DESCRIPTION OF THE TASK =>
Your answer should be the line that contains "(323, 305) = (353, 289): brown" and each line after it, restated word for word through the final line of the entries.

[Source records]
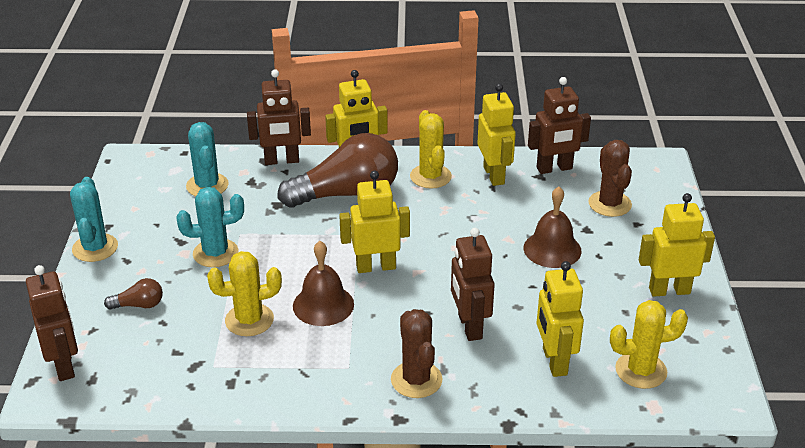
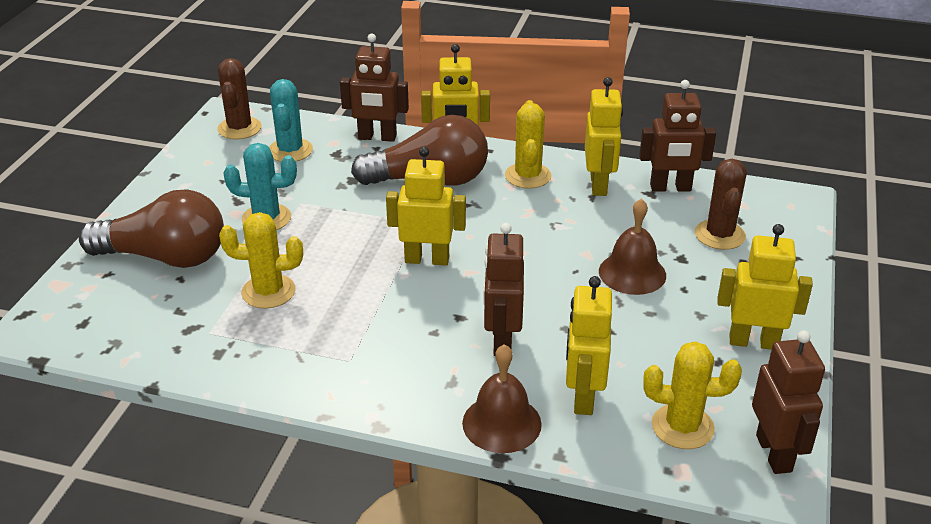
camera: 15 degrees right, 0 degrees up
(64, 365) = (63, 304): brown robot -> brown robot (774, 453)
(95, 248) = (150, 194): turquoise cactus -> none
(139, 305) = (165, 257): brown light bulb -> brown light bulb, size x2.37
(323, 305) = (353, 289): brown bell -> brown bell (501, 423)
(416, 380) = (417, 387): brown cactus -> brown cactus (239, 128)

COMPLETED TASK =>
(323, 305) = (353, 289): brown bell -> brown bell (501, 423)
(416, 380) = (417, 387): brown cactus -> brown cactus (239, 128)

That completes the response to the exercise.